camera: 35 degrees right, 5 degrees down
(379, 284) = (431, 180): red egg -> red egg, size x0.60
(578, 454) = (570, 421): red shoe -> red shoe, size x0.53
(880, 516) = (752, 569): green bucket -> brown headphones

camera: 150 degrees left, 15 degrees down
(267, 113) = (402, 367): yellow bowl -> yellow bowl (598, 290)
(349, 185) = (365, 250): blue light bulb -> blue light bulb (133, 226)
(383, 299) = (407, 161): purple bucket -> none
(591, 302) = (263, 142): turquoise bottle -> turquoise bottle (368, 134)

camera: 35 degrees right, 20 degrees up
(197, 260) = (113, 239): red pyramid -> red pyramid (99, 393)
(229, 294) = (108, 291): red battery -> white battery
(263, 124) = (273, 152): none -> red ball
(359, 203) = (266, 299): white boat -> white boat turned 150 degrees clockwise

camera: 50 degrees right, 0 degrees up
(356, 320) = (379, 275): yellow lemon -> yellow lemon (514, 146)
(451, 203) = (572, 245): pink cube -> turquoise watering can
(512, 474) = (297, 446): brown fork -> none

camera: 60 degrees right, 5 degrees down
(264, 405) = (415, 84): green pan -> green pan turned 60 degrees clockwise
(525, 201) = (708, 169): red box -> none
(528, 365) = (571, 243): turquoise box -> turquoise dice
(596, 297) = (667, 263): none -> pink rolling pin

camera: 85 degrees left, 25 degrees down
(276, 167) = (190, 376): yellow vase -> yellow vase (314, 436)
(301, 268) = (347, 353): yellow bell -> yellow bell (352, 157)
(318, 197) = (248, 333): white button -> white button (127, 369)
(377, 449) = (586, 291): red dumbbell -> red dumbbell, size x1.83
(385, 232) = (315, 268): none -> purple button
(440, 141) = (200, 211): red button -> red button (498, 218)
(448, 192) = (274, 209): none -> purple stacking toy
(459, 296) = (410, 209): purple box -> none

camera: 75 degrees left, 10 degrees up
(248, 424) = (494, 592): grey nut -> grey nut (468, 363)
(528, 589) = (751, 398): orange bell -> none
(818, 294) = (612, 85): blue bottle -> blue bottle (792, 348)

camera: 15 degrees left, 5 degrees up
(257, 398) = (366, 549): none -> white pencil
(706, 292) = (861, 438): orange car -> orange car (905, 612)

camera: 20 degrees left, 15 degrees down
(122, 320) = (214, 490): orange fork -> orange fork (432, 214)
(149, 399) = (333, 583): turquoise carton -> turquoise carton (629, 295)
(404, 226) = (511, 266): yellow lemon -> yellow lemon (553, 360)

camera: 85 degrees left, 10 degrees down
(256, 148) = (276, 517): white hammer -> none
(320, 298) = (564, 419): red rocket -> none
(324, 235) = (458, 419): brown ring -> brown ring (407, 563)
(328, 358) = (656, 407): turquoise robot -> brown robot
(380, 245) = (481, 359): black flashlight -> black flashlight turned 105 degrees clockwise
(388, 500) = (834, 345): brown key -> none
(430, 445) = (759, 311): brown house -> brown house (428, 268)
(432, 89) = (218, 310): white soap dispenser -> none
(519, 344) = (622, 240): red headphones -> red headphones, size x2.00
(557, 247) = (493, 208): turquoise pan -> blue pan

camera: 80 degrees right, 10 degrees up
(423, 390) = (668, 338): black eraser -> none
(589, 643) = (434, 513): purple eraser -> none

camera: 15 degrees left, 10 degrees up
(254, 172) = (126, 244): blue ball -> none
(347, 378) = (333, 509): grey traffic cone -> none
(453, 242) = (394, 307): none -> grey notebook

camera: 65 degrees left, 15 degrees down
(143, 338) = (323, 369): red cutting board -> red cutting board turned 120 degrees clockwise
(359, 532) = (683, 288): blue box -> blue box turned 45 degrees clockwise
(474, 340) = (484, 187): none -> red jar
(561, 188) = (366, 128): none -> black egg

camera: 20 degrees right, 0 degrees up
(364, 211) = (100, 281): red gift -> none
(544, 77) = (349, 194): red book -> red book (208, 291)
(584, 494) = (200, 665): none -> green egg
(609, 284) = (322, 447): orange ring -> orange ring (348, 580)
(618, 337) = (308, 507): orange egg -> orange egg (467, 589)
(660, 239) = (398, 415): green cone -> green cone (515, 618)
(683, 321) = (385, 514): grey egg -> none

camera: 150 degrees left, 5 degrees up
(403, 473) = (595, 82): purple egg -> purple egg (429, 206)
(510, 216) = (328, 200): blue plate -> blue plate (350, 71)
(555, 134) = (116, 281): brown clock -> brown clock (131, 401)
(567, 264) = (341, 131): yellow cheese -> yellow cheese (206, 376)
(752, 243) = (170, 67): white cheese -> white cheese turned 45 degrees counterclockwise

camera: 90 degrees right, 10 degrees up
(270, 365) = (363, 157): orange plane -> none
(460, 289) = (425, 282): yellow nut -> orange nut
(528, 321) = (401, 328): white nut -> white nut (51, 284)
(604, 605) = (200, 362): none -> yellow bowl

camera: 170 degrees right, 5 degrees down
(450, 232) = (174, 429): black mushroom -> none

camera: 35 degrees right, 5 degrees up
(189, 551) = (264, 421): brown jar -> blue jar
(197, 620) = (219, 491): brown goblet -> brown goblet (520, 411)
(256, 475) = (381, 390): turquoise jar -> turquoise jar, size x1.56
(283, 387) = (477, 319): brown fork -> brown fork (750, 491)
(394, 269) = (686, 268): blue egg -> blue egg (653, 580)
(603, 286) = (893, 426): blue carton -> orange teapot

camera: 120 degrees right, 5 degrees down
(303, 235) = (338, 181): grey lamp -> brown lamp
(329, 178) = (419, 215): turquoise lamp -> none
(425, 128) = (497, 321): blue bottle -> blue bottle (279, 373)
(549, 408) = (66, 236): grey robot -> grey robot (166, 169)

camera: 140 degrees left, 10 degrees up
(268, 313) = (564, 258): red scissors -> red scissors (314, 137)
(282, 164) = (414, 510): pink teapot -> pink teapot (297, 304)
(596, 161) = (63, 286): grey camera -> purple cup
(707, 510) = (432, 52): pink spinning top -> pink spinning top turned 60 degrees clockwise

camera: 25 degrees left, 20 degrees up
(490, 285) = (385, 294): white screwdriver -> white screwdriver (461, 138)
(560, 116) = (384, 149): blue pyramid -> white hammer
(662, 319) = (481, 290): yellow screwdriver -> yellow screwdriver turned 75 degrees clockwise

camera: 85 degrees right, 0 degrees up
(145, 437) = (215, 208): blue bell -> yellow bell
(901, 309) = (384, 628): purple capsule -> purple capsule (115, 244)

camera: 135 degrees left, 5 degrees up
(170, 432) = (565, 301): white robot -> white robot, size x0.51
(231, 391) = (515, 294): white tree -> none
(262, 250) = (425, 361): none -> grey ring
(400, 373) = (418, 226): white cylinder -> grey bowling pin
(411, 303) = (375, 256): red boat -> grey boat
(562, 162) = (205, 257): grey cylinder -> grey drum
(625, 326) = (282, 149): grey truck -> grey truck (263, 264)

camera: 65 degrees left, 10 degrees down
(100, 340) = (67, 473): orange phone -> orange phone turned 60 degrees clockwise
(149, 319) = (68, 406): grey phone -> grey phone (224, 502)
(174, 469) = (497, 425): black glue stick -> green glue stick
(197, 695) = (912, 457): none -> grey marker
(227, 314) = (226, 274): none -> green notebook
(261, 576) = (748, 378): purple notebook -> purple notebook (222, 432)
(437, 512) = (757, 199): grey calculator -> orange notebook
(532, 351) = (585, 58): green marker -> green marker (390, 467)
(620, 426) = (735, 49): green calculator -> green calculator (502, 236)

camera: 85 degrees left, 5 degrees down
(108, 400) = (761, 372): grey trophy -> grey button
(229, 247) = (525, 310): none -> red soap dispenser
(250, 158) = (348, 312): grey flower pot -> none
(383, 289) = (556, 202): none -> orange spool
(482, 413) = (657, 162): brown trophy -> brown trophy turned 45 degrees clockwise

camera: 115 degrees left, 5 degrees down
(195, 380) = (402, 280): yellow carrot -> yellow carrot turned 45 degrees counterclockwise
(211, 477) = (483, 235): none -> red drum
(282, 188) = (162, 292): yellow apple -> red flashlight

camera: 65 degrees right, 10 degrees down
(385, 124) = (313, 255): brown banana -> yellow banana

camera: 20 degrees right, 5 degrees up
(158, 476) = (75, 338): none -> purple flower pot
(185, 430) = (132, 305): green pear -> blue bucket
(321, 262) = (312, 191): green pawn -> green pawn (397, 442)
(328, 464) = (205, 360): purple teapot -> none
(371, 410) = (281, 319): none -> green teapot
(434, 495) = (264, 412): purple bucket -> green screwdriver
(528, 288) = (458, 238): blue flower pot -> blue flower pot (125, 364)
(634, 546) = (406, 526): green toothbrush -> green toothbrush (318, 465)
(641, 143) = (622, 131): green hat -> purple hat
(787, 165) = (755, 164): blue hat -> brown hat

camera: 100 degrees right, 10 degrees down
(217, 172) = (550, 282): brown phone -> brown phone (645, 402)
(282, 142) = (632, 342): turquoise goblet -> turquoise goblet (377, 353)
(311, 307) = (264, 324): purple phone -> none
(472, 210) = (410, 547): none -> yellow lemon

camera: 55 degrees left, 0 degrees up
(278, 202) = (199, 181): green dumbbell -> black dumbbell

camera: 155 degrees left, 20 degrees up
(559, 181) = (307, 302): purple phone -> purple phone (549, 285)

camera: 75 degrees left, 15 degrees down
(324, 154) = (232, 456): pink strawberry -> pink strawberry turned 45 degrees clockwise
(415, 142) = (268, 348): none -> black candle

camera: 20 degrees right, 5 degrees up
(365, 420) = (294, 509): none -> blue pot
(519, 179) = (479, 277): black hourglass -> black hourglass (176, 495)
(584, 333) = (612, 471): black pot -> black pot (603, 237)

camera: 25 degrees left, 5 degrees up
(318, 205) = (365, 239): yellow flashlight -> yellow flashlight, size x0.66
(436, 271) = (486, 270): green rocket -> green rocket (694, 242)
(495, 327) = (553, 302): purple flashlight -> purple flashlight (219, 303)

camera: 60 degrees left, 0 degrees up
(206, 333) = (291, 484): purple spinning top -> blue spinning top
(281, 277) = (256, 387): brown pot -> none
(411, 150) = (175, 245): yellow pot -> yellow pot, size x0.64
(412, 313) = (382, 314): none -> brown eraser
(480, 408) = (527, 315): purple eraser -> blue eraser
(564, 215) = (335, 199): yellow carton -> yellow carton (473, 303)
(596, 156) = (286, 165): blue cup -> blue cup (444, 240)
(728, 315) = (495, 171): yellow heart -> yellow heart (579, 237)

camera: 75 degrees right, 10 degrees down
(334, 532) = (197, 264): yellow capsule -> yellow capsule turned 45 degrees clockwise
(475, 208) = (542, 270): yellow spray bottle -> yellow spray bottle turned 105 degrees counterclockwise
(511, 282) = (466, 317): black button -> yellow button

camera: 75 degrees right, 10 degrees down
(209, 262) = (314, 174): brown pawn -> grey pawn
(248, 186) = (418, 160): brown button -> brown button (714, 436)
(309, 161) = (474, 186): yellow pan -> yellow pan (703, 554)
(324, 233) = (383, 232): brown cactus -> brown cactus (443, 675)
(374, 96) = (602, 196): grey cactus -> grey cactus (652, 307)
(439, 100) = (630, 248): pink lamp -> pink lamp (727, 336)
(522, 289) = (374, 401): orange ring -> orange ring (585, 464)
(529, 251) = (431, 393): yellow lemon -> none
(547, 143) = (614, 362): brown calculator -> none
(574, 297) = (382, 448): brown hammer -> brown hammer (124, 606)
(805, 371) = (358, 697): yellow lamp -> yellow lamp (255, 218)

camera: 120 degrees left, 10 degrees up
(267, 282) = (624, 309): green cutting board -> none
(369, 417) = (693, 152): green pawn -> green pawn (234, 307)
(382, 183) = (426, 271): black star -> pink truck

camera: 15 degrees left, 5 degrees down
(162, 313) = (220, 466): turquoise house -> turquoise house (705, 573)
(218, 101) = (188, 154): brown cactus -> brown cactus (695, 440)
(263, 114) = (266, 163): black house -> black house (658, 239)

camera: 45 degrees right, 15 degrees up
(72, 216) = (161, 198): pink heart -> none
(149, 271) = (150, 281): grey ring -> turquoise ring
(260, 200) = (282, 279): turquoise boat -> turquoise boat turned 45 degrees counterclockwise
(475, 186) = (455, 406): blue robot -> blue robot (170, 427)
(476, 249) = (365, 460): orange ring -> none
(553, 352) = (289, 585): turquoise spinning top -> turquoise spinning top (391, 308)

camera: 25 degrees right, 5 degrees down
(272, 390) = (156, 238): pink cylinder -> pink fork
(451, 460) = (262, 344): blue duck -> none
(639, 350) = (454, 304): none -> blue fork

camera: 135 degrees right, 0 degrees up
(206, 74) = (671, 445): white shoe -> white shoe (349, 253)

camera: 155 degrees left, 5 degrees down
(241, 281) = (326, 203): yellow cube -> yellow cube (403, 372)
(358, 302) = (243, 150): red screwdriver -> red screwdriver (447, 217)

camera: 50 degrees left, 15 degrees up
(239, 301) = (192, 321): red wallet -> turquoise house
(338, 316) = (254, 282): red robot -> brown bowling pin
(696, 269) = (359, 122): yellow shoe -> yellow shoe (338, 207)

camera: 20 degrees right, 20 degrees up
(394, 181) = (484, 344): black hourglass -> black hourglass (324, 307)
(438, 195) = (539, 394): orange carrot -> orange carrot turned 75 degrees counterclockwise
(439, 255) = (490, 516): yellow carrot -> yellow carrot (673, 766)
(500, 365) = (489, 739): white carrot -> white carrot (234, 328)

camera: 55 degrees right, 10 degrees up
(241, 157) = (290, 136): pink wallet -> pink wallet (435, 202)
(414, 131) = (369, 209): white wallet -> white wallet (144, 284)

= = = = = = =

## Problem
Throughout the material above, find each line with "rocket" and return it.

## Answer
(320, 298) = (564, 419): red rocket -> none
(436, 271) = (486, 270): green rocket -> green rocket (694, 242)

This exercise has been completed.